<<<<
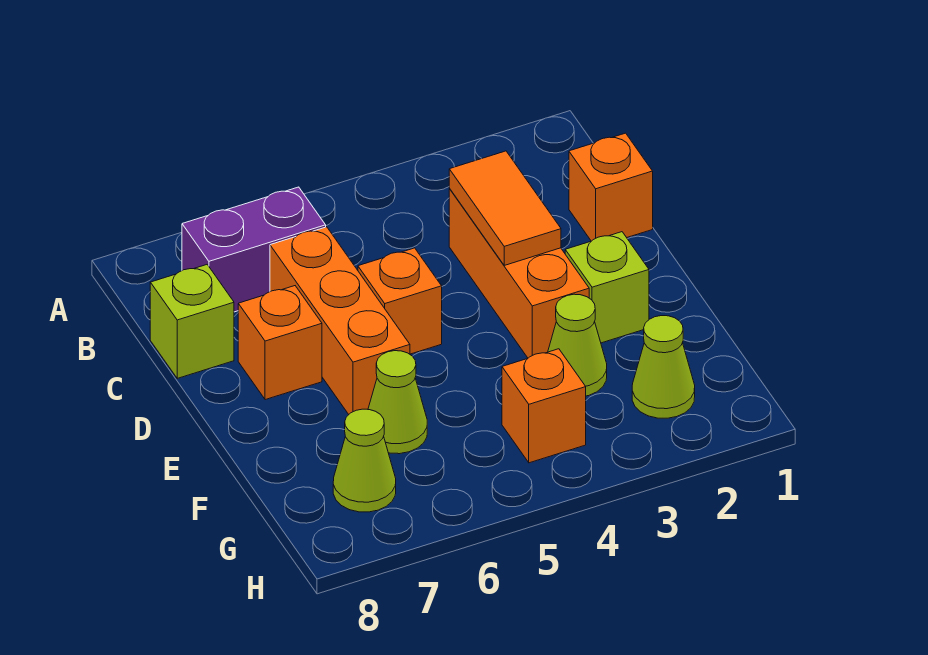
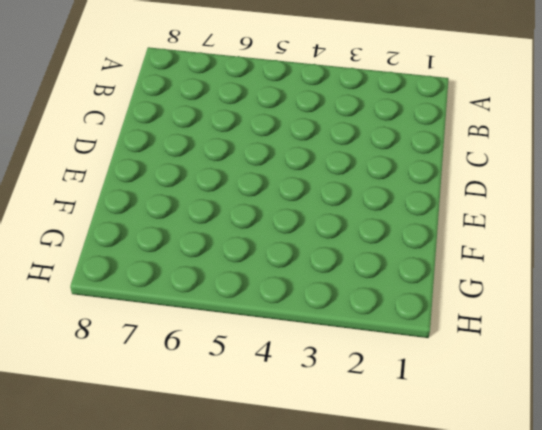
none -> purple brick B6:B7 level 1
none -> orange brick C1 level 1
none -> orange brick C3:E3 level 1

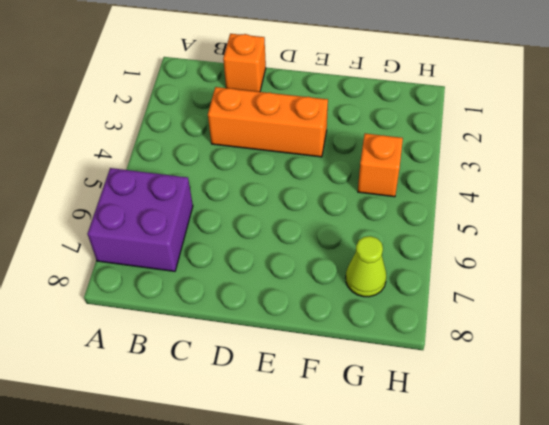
purple brick A6:B7 level 1 -> purple brick B6:B7 level 1
none -> orange brick C6:E6 level 1
none -> lime brick C8 level 1
none -> orange brick D5 level 1

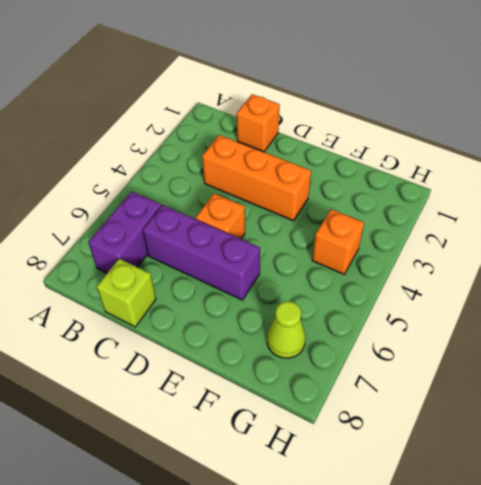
purple brick C6:E6 level 1 -> orange brick C6:E6 level 1
none -> orange brick D7 level 1
none -> lime brick E2 level 1
none -> lime cone F3 level 1

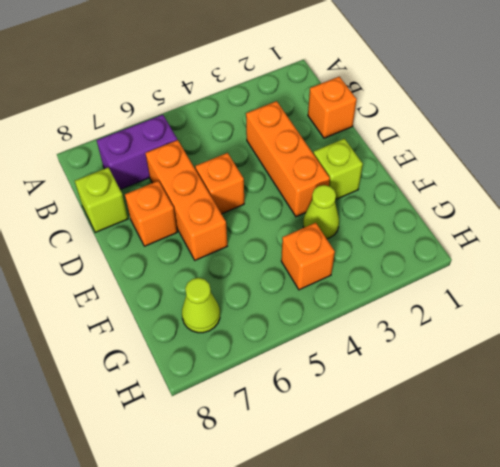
none -> lime cone F6 level 1
none -> lime cone G2 level 1
none -> orange tile C3:D3 level 2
>>>>
• Exercise:
The line with "purple brick C6:E6" ends the range, and the first line of the data begins it; repeat exactly those lines and nothing more, omitting pictures.

• Solution for this exercise:
none -> purple brick B6:B7 level 1
none -> orange brick C1 level 1
none -> orange brick C3:E3 level 1

purple brick A6:B7 level 1 -> purple brick B6:B7 level 1
none -> orange brick C6:E6 level 1
none -> lime brick C8 level 1
none -> orange brick D5 level 1

purple brick C6:E6 level 1 -> orange brick C6:E6 level 1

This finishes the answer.